== Raw data ==

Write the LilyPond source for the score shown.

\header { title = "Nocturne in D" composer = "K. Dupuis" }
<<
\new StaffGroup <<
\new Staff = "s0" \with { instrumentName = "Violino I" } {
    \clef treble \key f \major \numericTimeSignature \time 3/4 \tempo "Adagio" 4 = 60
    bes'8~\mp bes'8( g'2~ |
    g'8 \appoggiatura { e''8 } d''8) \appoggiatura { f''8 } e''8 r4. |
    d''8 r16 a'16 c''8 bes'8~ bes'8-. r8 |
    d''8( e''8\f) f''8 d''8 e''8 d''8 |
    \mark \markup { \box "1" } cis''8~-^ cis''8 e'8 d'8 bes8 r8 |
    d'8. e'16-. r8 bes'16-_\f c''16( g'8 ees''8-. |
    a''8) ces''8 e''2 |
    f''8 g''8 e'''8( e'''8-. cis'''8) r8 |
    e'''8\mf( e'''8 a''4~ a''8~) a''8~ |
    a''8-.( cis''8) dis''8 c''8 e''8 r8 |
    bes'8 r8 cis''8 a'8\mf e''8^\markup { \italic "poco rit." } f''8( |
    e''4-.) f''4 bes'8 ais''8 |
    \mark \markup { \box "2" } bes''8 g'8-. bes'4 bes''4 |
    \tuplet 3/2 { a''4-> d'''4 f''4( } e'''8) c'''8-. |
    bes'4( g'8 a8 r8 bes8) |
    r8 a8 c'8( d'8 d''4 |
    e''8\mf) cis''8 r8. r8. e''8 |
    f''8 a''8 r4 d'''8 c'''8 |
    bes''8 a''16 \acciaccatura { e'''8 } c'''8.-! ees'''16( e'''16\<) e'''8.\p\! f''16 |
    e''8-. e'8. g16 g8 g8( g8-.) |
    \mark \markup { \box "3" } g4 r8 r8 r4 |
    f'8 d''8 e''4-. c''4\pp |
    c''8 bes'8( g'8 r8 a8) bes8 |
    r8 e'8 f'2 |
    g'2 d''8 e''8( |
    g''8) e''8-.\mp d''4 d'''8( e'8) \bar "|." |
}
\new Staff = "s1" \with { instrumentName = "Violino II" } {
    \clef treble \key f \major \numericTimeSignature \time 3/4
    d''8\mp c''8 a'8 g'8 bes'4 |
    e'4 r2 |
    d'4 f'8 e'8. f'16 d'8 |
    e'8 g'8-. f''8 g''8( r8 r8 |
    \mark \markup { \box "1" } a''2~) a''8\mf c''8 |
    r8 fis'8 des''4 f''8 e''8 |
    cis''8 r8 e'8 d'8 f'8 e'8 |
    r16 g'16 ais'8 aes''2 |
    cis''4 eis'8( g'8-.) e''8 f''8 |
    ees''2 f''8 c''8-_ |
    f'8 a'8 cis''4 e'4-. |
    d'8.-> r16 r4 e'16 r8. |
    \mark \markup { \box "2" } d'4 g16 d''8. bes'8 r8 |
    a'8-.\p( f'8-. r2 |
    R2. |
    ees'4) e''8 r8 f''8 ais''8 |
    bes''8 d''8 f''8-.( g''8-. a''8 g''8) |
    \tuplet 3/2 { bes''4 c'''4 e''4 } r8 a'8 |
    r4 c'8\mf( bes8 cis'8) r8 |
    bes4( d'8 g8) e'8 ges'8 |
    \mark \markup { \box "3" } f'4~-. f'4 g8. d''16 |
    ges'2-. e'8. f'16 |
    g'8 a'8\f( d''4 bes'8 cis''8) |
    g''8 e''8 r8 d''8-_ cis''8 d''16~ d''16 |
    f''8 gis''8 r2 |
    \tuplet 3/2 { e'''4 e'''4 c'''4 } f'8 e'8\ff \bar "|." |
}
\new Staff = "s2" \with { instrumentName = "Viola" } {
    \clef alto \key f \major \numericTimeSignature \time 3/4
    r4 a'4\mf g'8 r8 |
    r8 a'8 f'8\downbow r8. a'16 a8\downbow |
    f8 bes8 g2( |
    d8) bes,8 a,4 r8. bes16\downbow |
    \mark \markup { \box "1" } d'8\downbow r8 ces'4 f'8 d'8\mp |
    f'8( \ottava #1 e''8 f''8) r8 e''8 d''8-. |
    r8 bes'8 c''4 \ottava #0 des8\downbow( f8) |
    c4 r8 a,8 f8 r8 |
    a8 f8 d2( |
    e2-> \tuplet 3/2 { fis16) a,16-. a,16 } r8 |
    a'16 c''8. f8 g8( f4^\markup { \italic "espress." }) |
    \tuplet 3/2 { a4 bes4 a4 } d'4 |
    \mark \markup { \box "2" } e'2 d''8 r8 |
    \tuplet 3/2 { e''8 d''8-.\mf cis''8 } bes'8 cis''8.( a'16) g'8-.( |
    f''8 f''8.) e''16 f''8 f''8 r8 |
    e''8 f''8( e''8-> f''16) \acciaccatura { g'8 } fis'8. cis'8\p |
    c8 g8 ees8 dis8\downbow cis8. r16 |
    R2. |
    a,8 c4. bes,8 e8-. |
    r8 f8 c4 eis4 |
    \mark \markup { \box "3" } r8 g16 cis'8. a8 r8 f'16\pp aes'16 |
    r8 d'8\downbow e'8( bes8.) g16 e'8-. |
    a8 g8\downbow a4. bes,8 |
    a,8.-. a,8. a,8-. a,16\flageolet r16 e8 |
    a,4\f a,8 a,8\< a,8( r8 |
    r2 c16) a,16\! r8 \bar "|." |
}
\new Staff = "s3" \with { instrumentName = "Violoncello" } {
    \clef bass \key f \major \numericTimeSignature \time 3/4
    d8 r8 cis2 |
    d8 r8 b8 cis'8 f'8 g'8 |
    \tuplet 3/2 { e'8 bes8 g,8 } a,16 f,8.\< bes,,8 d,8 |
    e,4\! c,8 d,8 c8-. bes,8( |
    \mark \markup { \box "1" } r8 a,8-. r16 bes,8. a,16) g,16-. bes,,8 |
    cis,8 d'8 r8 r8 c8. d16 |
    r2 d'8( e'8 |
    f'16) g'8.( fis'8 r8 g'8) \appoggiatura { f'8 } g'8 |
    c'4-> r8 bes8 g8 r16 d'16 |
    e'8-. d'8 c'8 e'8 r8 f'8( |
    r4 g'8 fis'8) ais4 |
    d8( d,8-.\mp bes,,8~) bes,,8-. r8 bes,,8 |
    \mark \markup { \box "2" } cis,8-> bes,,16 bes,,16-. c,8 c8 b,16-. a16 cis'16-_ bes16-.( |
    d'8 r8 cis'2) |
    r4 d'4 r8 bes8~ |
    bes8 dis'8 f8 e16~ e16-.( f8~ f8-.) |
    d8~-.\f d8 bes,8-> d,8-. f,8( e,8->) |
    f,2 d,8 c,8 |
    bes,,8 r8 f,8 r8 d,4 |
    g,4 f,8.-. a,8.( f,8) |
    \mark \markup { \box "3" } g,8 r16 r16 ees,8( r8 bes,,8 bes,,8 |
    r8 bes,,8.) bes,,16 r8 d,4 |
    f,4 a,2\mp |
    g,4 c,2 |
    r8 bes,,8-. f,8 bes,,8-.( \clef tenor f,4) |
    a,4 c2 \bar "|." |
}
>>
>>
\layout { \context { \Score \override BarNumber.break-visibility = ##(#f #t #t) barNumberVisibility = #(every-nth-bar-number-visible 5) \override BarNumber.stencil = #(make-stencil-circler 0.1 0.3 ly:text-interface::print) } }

===

[Exercise description]
Work out how many of the lines above include the string "time", and reply with that number alone.

[Full answer]
4